## Entries supplied
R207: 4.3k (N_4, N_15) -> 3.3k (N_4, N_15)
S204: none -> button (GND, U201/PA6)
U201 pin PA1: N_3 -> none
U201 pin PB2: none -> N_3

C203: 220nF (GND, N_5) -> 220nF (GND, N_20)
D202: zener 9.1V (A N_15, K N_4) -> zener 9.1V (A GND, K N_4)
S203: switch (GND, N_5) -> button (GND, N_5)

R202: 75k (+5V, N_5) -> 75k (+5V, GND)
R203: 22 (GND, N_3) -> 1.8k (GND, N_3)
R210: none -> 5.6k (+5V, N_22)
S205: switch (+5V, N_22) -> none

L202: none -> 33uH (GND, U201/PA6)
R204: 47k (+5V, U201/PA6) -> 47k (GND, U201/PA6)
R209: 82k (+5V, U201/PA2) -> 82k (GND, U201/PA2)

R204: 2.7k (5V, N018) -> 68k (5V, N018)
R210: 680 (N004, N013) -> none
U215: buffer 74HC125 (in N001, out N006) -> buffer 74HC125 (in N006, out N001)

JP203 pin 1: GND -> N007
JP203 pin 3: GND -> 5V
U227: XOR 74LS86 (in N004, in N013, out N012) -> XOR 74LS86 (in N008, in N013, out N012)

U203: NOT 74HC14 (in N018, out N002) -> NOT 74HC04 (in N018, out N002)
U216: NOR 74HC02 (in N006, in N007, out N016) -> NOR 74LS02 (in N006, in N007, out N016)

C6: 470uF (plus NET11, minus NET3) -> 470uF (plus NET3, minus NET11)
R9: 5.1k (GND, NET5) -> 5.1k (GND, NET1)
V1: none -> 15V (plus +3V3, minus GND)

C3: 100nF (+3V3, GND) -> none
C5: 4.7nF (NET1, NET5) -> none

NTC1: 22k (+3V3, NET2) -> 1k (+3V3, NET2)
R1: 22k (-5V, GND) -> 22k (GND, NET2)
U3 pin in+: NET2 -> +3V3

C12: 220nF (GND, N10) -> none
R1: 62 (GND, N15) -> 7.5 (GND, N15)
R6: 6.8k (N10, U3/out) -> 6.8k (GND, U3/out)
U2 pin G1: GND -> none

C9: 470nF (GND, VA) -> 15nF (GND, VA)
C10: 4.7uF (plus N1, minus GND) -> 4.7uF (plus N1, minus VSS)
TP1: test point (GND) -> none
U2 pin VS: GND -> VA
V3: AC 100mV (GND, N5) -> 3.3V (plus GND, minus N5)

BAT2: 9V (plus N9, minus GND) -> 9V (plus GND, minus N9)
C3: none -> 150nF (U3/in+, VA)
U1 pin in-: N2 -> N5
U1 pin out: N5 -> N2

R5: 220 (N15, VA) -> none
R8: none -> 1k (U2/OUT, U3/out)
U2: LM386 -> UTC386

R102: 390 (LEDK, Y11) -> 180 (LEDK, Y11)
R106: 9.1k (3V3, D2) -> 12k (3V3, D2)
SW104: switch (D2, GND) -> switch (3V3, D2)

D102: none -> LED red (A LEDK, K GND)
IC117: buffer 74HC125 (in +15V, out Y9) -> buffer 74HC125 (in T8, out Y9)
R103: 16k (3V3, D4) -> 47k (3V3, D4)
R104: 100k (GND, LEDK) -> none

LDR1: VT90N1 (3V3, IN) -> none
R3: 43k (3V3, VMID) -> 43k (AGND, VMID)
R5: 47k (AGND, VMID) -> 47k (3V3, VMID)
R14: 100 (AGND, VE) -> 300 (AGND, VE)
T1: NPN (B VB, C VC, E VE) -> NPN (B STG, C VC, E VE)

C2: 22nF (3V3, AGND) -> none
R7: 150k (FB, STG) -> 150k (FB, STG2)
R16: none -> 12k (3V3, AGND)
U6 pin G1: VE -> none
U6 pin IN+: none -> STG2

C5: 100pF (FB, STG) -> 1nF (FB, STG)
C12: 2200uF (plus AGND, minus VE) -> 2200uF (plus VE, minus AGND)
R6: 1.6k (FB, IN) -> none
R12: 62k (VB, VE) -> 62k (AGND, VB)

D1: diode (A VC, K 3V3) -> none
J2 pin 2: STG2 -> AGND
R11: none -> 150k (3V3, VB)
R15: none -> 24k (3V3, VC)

## Description of the task
Could you transcribe the records in full, exactly?

## Exercise answer
R207: 4.3k (N_4, N_15) -> 3.3k (N_4, N_15)
S204: none -> button (GND, U201/PA6)
U201 pin PA1: N_3 -> none
U201 pin PB2: none -> N_3

C203: 220nF (GND, N_5) -> 220nF (GND, N_20)
D202: zener 9.1V (A N_15, K N_4) -> zener 9.1V (A GND, K N_4)
S203: switch (GND, N_5) -> button (GND, N_5)

R202: 75k (+5V, N_5) -> 75k (+5V, GND)
R203: 22 (GND, N_3) -> 1.8k (GND, N_3)
R210: none -> 5.6k (+5V, N_22)
S205: switch (+5V, N_22) -> none

L202: none -> 33uH (GND, U201/PA6)
R204: 47k (+5V, U201/PA6) -> 47k (GND, U201/PA6)
R209: 82k (+5V, U201/PA2) -> 82k (GND, U201/PA2)

R204: 2.7k (5V, N018) -> 68k (5V, N018)
R210: 680 (N004, N013) -> none
U215: buffer 74HC125 (in N001, out N006) -> buffer 74HC125 (in N006, out N001)

JP203 pin 1: GND -> N007
JP203 pin 3: GND -> 5V
U227: XOR 74LS86 (in N004, in N013, out N012) -> XOR 74LS86 (in N008, in N013, out N012)

U203: NOT 74HC14 (in N018, out N002) -> NOT 74HC04 (in N018, out N002)
U216: NOR 74HC02 (in N006, in N007, out N016) -> NOR 74LS02 (in N006, in N007, out N016)

C6: 470uF (plus NET11, minus NET3) -> 470uF (plus NET3, minus NET11)
R9: 5.1k (GND, NET5) -> 5.1k (GND, NET1)
V1: none -> 15V (plus +3V3, minus GND)

C3: 100nF (+3V3, GND) -> none
C5: 4.7nF (NET1, NET5) -> none

NTC1: 22k (+3V3, NET2) -> 1k (+3V3, NET2)
R1: 22k (-5V, GND) -> 22k (GND, NET2)
U3 pin in+: NET2 -> +3V3

C12: 220nF (GND, N10) -> none
R1: 62 (GND, N15) -> 7.5 (GND, N15)
R6: 6.8k (N10, U3/out) -> 6.8k (GND, U3/out)
U2 pin G1: GND -> none

C9: 470nF (GND, VA) -> 15nF (GND, VA)
C10: 4.7uF (plus N1, minus GND) -> 4.7uF (plus N1, minus VSS)
TP1: test point (GND) -> none
U2 pin VS: GND -> VA
V3: AC 100mV (GND, N5) -> 3.3V (plus GND, minus N5)

BAT2: 9V (plus N9, minus GND) -> 9V (plus GND, minus N9)
C3: none -> 150nF (U3/in+, VA)
U1 pin in-: N2 -> N5
U1 pin out: N5 -> N2

R5: 220 (N15, VA) -> none
R8: none -> 1k (U2/OUT, U3/out)
U2: LM386 -> UTC386

R102: 390 (LEDK, Y11) -> 180 (LEDK, Y11)
R106: 9.1k (3V3, D2) -> 12k (3V3, D2)
SW104: switch (D2, GND) -> switch (3V3, D2)

D102: none -> LED red (A LEDK, K GND)
IC117: buffer 74HC125 (in +15V, out Y9) -> buffer 74HC125 (in T8, out Y9)
R103: 16k (3V3, D4) -> 47k (3V3, D4)
R104: 100k (GND, LEDK) -> none

LDR1: VT90N1 (3V3, IN) -> none
R3: 43k (3V3, VMID) -> 43k (AGND, VMID)
R5: 47k (AGND, VMID) -> 47k (3V3, VMID)
R14: 100 (AGND, VE) -> 300 (AGND, VE)
T1: NPN (B VB, C VC, E VE) -> NPN (B STG, C VC, E VE)

C2: 22nF (3V3, AGND) -> none
R7: 150k (FB, STG) -> 150k (FB, STG2)
R16: none -> 12k (3V3, AGND)
U6 pin G1: VE -> none
U6 pin IN+: none -> STG2

C5: 100pF (FB, STG) -> 1nF (FB, STG)
C12: 2200uF (plus AGND, minus VE) -> 2200uF (plus VE, minus AGND)
R6: 1.6k (FB, IN) -> none
R12: 62k (VB, VE) -> 62k (AGND, VB)

D1: diode (A VC, K 3V3) -> none
J2 pin 2: STG2 -> AGND
R11: none -> 150k (3V3, VB)
R15: none -> 24k (3V3, VC)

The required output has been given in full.